>>>
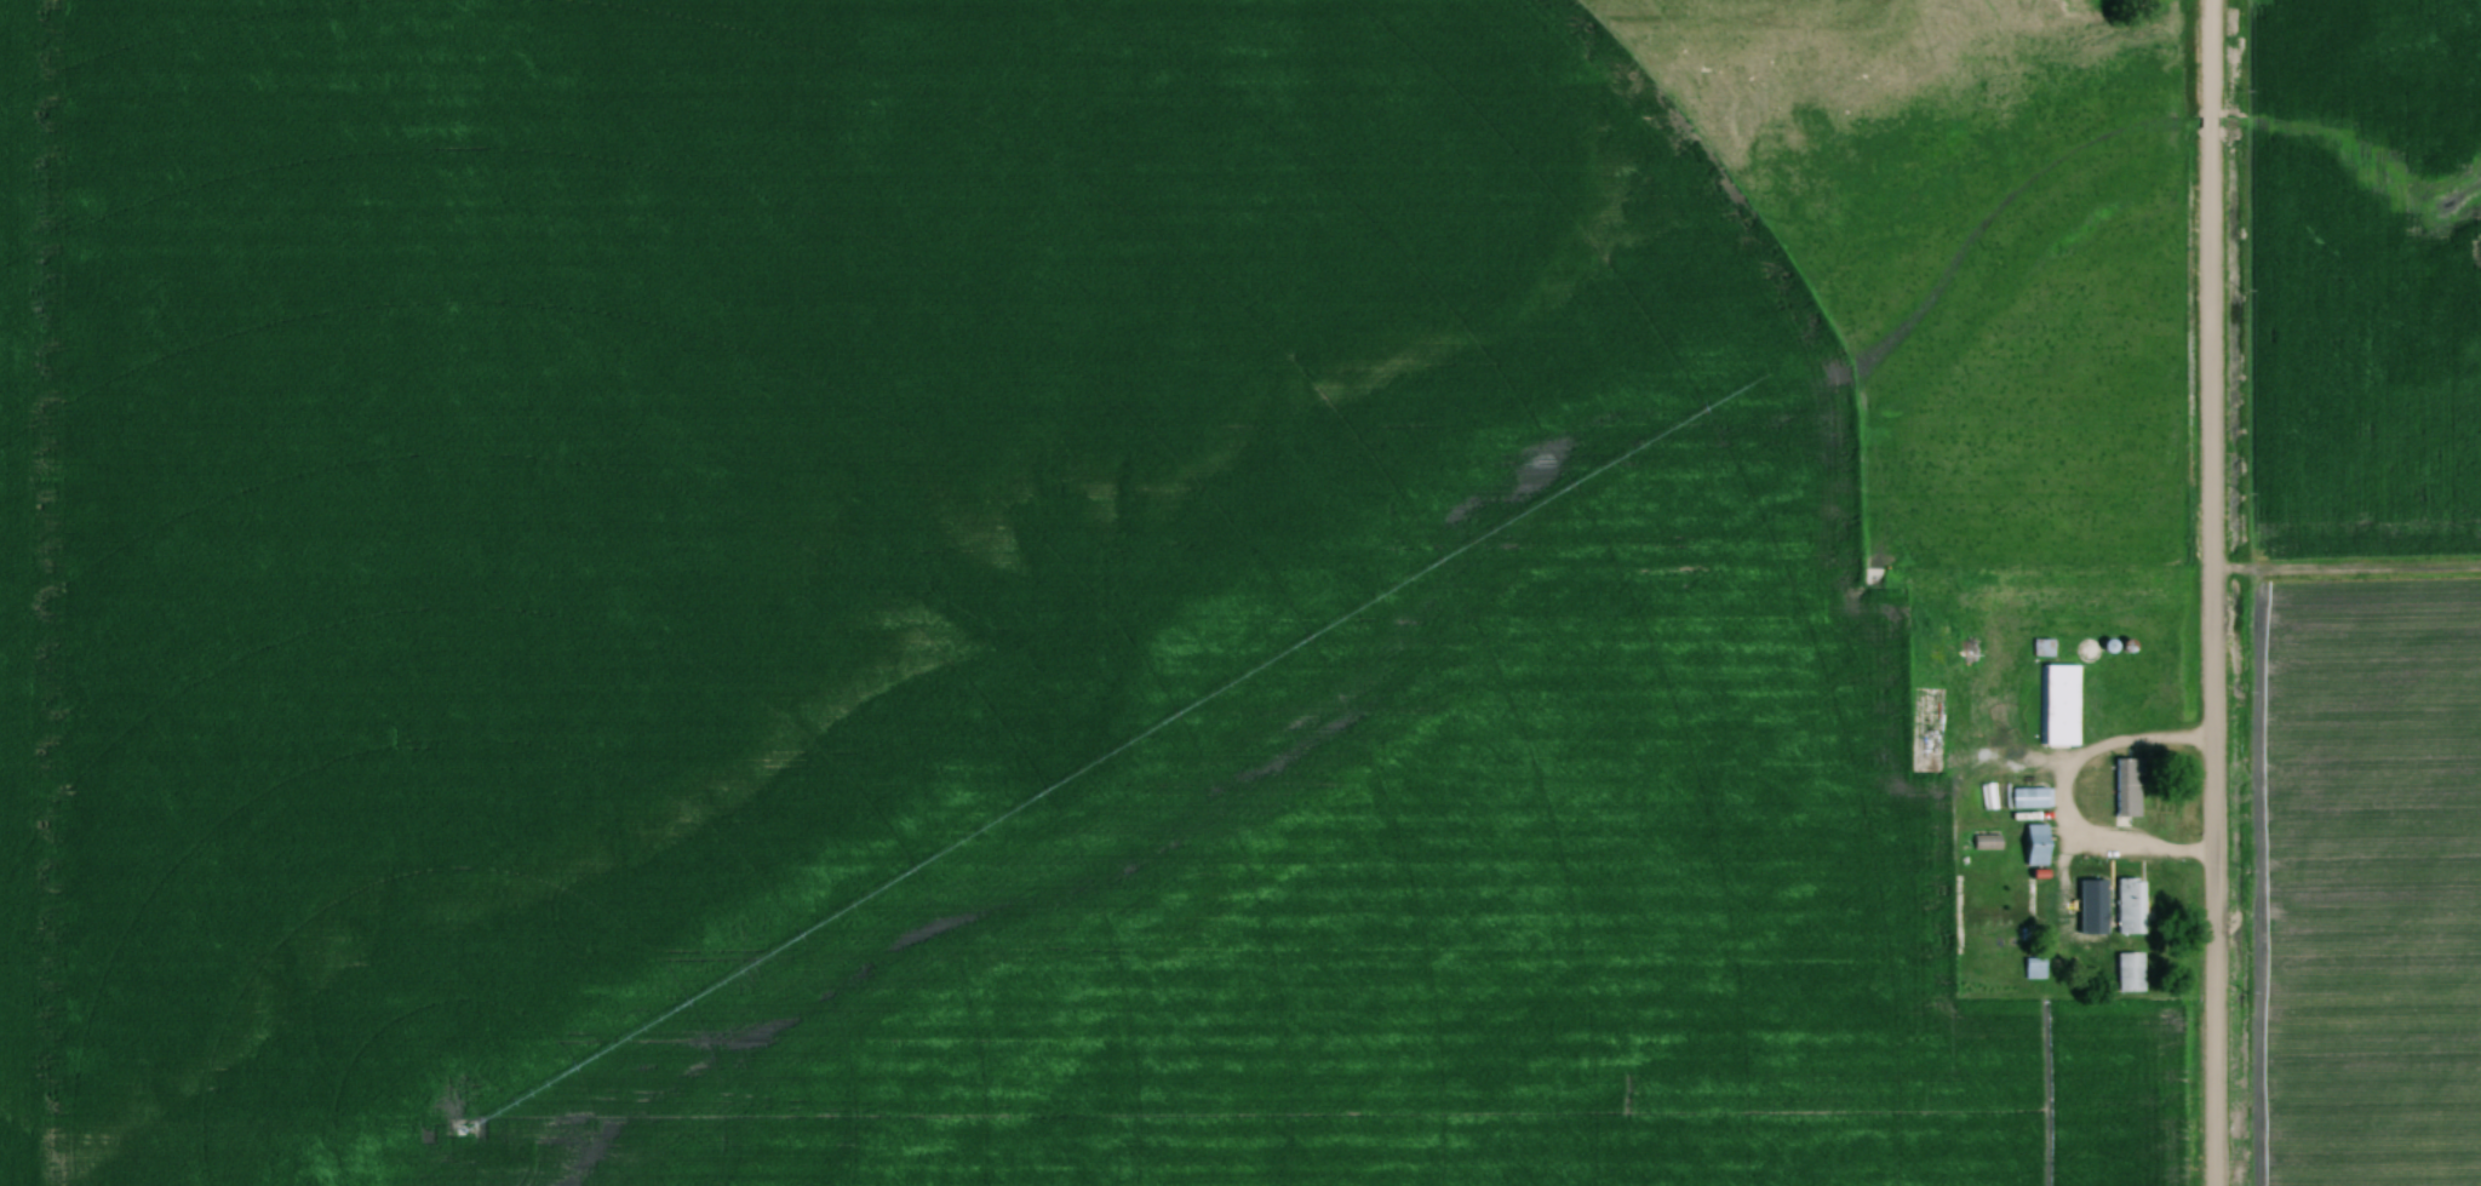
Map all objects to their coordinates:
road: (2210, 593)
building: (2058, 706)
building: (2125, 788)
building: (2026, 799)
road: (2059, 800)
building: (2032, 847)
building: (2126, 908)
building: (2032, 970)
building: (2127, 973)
<<<
>>>
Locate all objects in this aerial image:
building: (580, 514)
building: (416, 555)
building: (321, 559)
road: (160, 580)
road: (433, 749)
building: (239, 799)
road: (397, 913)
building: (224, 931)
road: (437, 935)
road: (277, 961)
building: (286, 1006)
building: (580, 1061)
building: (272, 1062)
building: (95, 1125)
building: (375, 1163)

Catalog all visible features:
<<<
▶ _ABOUT THIS EXERCISE_: Everything in the material above from the line that has "Locate all objects" through the line that has "Catalog all visible" must be duplicated exactly, with no other lines given.

▶ _RESULT BELOW_:
Locate all objects in this aerial image:
building: (580, 514)
building: (416, 555)
building: (321, 559)
road: (160, 580)
road: (433, 749)
building: (239, 799)
road: (397, 913)
building: (224, 931)
road: (437, 935)
road: (277, 961)
building: (286, 1006)
building: (580, 1061)
building: (272, 1062)
building: (95, 1125)
building: (375, 1163)

Catalog all visible features:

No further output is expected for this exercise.